■ **WHAT YOU SHOULD DO**: Carry over every entry exactly as written, though not the pictures it contains.

Dataset excerpts
+++
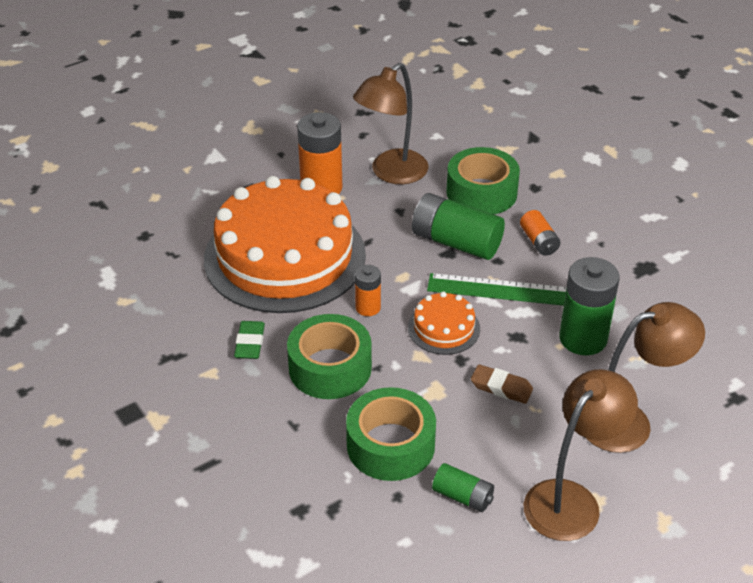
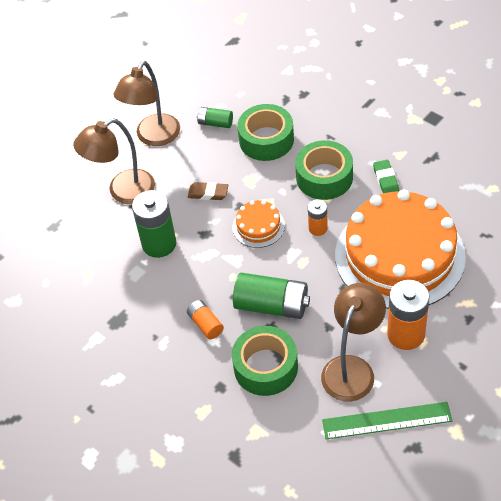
camera: 170 degrees right, 10 degrees up
(501, 290) = (225, 269): green ruler -> green ruler (386, 421)

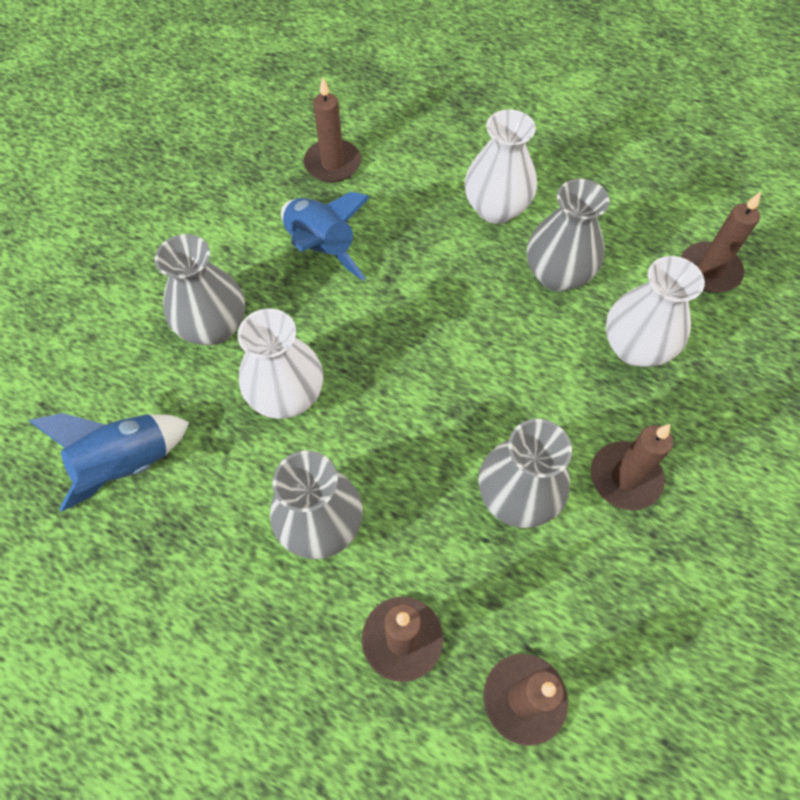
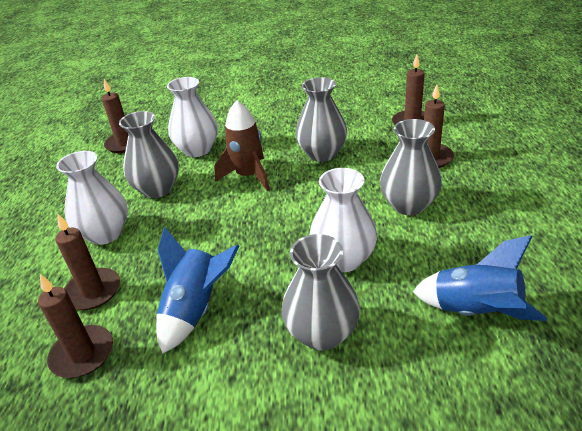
camera: 115 degrees left, 25 degrees down
(520, 379) = (248, 176): none -> brown rocket
(625, 477) = (281, 131): brown candle -> brown candle (93, 291)

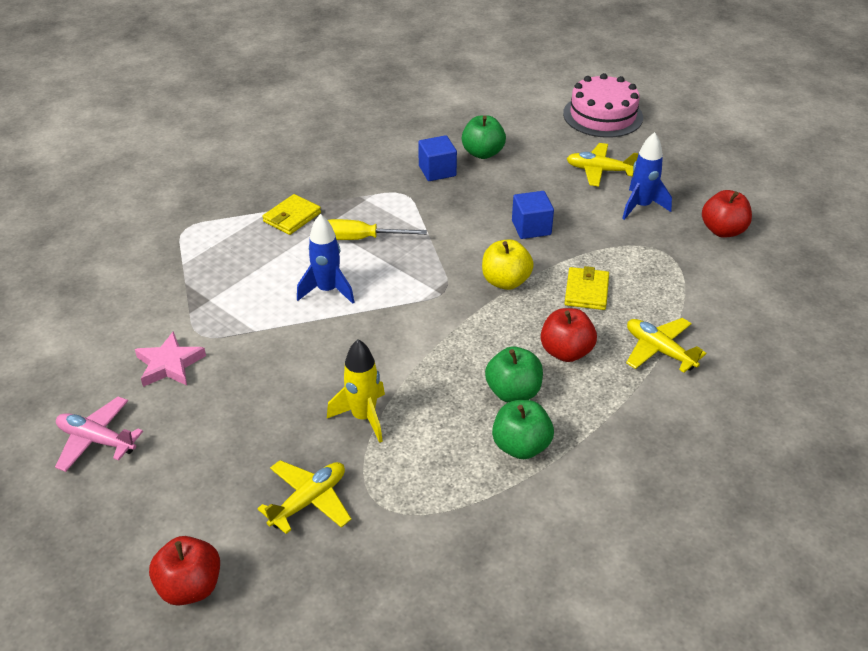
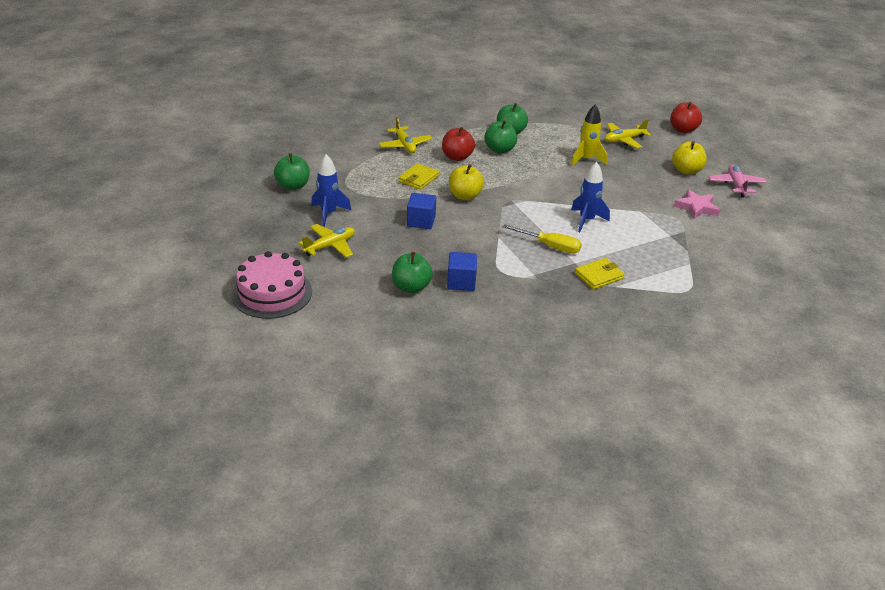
camera: 160 degrees left, 5 degrees down
(96, 440) = (736, 185): pink plane -> pink plane turned 135 degrees counterclockwise
(184, 449) = (686, 170): none -> yellow apple
(599, 171) = (330, 246): yellow plane -> yellow plane turned 75 degrees counterclockwise
(723, 230) = (293, 186): red apple -> green apple

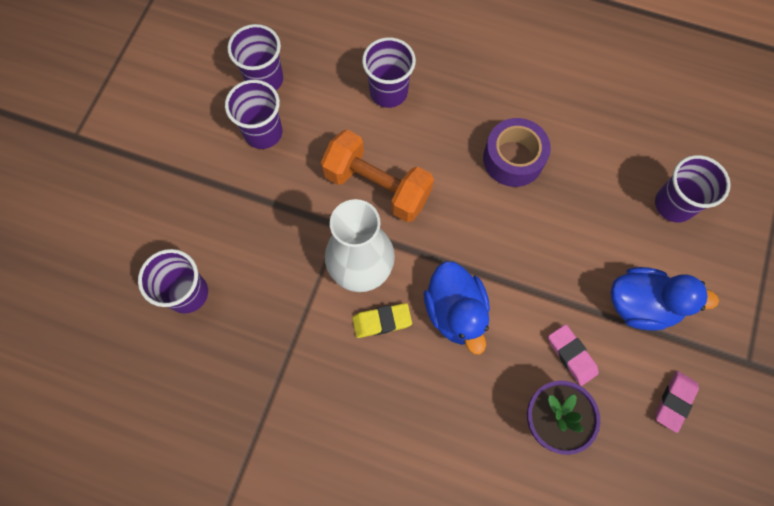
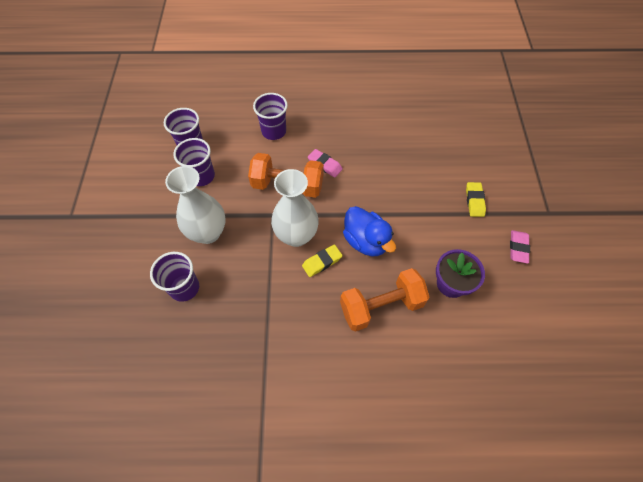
camera: 20 degrees left, 10 degrees down
(244, 223) = (208, 233): none -> white vase
(438, 415) = (381, 306): none -> orange dumbbell
(513, 159) = (364, 145): purple tape -> none
(571, 355) = (447, 242): pink eraser -> pink eraser (325, 165)
(641, 305) = (474, 201): blue duck -> yellow eraser
(674, 204) = (467, 142): purple cup -> none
+++
■ **EXERCISE OUTPUT**:
camera: 170 degrees right, 10 degrees up
(501, 290) = (225, 269): green ruler -> green ruler (386, 421)

camera: 115 degrees left, 25 degrees down
(520, 379) = (248, 176): none -> brown rocket
(625, 477) = (281, 131): brown candle -> brown candle (93, 291)

camera: 160 degrees left, 5 degrees down
(96, 440) = (736, 185): pink plane -> pink plane turned 135 degrees counterclockwise
(184, 449) = (686, 170): none -> yellow apple
(599, 171) = (330, 246): yellow plane -> yellow plane turned 75 degrees counterclockwise
(723, 230) = (293, 186): red apple -> green apple

camera: 20 degrees left, 10 degrees down
(244, 223) = (208, 233): none -> white vase
(438, 415) = (381, 306): none -> orange dumbbell
(513, 159) = (364, 145): purple tape -> none
(571, 355) = (447, 242): pink eraser -> pink eraser (325, 165)
(641, 305) = (474, 201): blue duck -> yellow eraser
(674, 204) = (467, 142): purple cup -> none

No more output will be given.